### WHAT YOU ARE ASKED TO DO
Please print, exactly, only the lines in the entries below from the line that has "U3 pin in-: W5" through the line that has "U2 pin in+: U1/in- -> none". Pictures don't go in.

==== RECORDS FOR THE EXERCISE

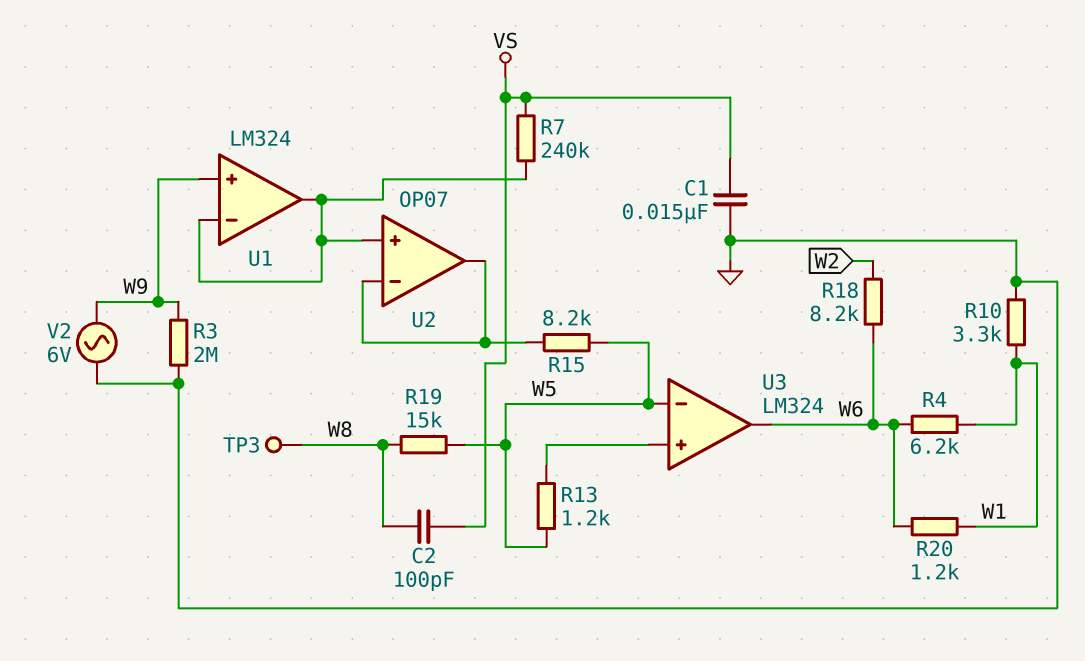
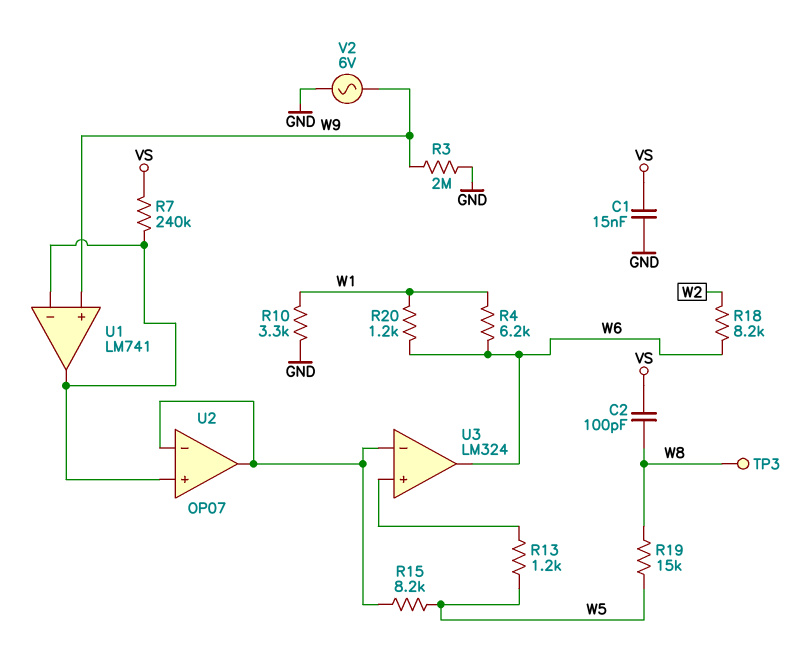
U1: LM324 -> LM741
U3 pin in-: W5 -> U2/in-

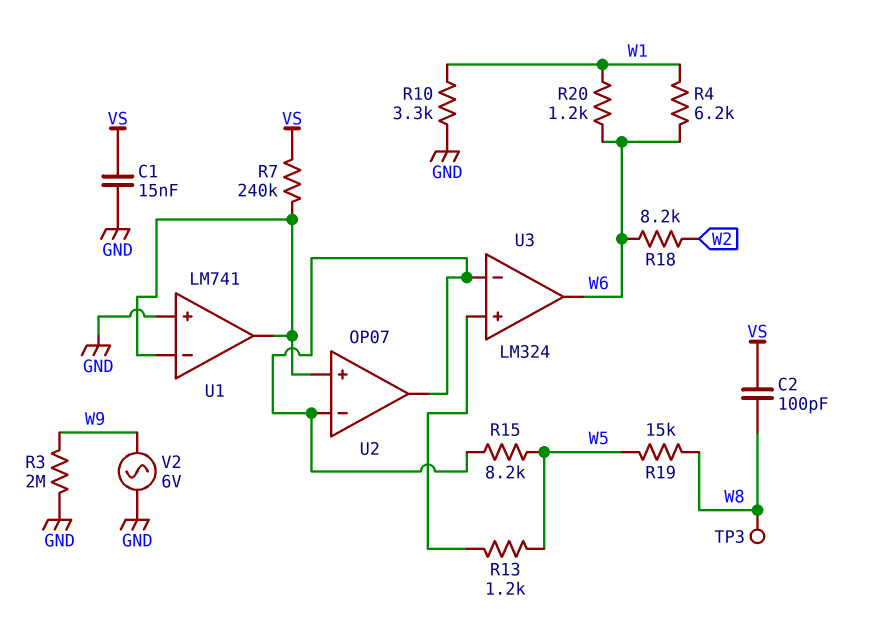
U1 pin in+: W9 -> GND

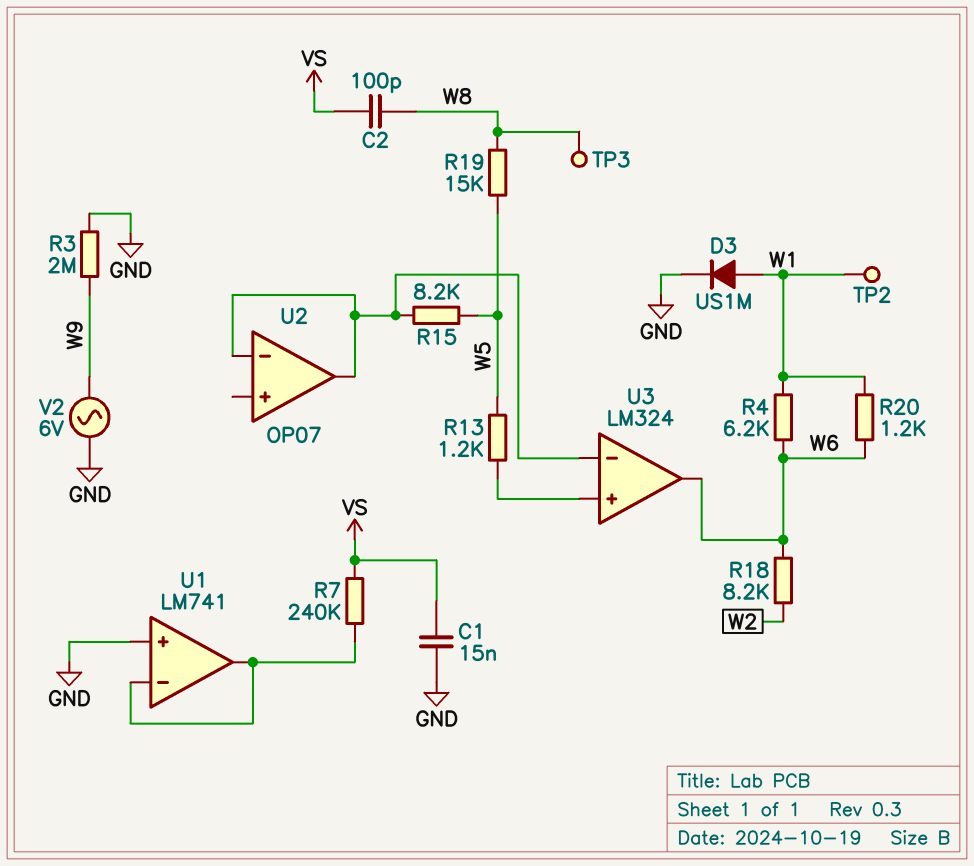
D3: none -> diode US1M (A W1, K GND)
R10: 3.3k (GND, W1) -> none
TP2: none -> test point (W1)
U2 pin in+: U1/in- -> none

========
==== RECORDS FOR THE EXERCISE

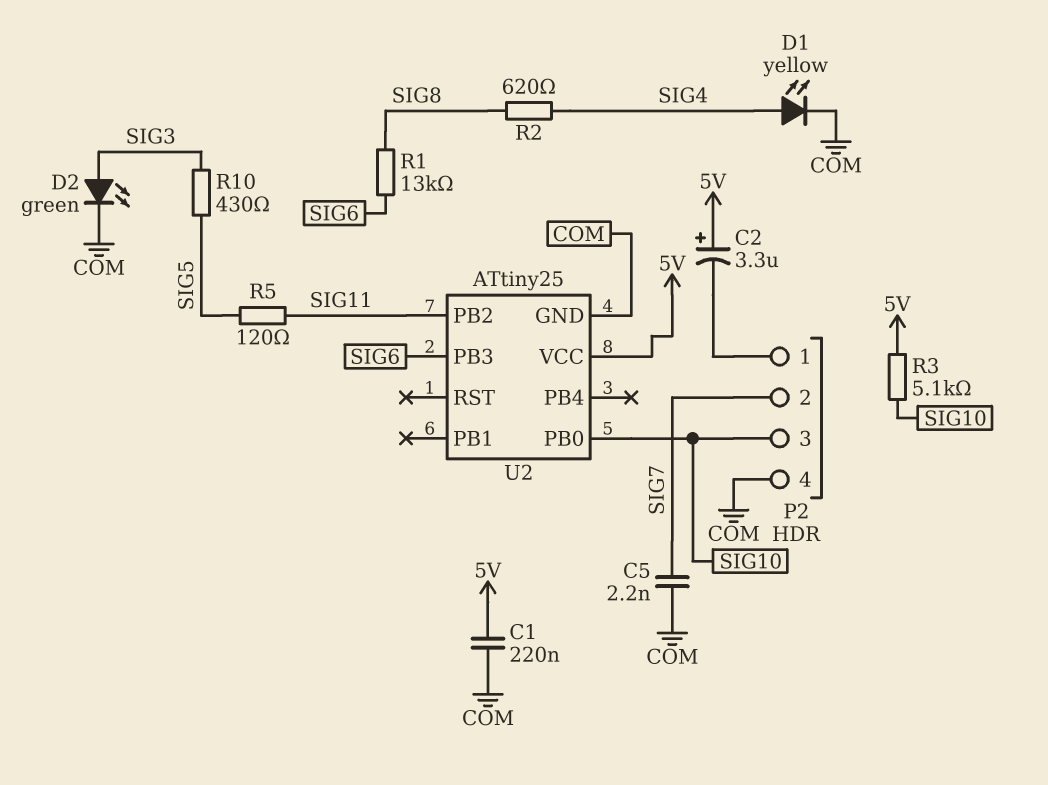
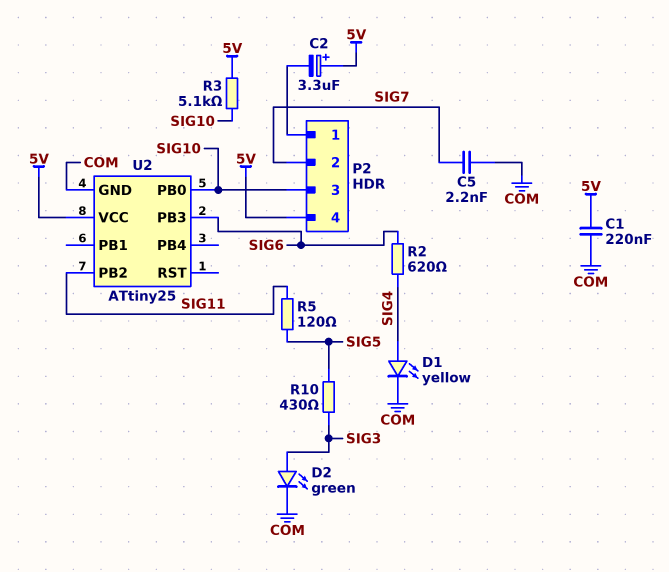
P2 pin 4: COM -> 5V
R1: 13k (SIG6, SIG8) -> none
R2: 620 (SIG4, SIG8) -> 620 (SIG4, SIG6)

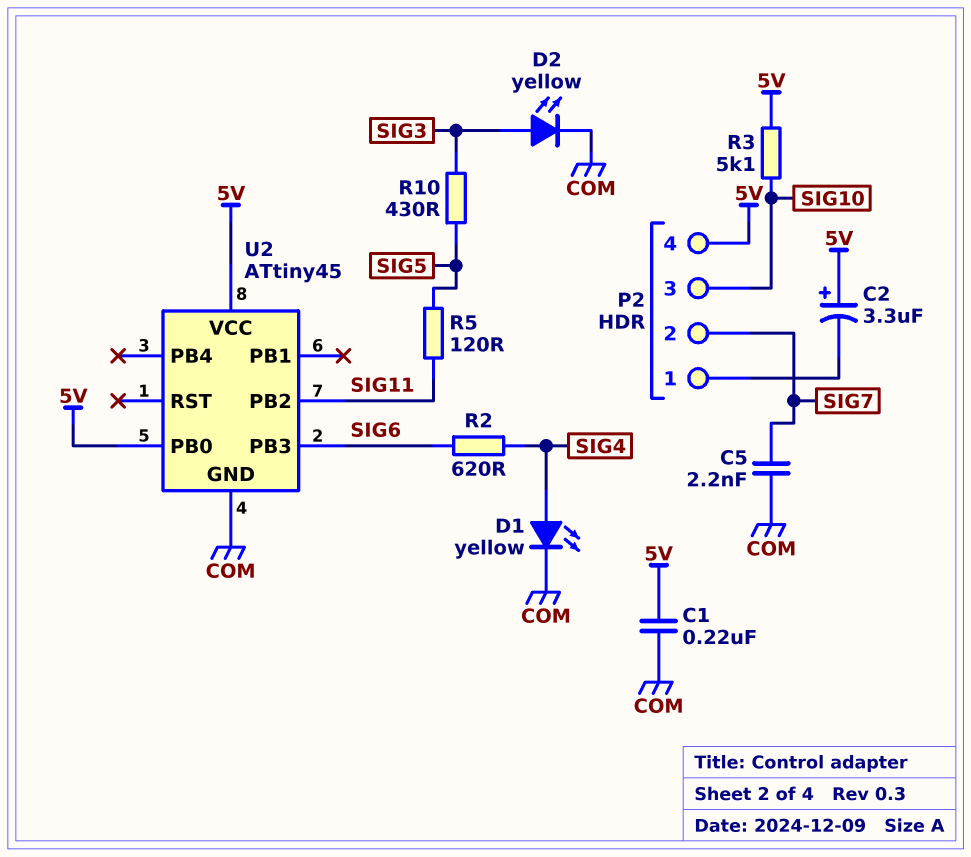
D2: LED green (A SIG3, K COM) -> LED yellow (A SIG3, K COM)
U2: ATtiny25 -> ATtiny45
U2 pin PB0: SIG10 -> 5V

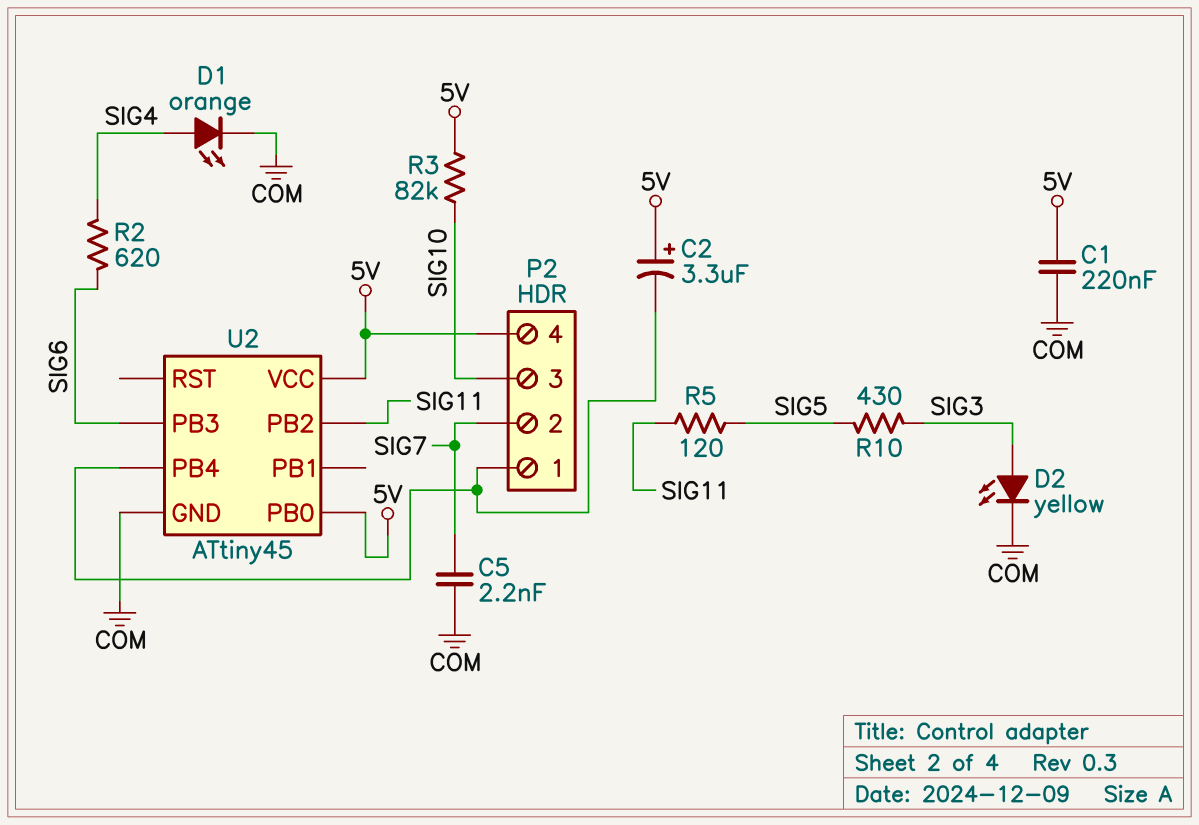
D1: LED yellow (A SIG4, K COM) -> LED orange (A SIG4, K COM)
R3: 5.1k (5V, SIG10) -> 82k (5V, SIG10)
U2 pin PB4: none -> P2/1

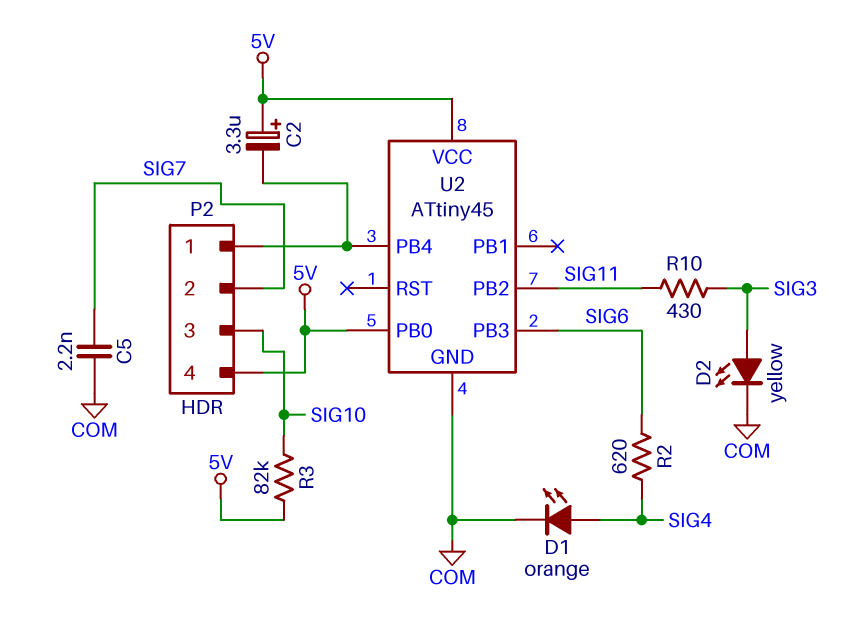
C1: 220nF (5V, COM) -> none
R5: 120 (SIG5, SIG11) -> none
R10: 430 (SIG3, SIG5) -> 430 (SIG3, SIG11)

========

### WRITTEN ANSWER
U3 pin in-: W5 -> U2/in-

U1 pin in+: W9 -> GND

D3: none -> diode US1M (A W1, K GND)
R10: 3.3k (GND, W1) -> none
TP2: none -> test point (W1)
U2 pin in+: U1/in- -> none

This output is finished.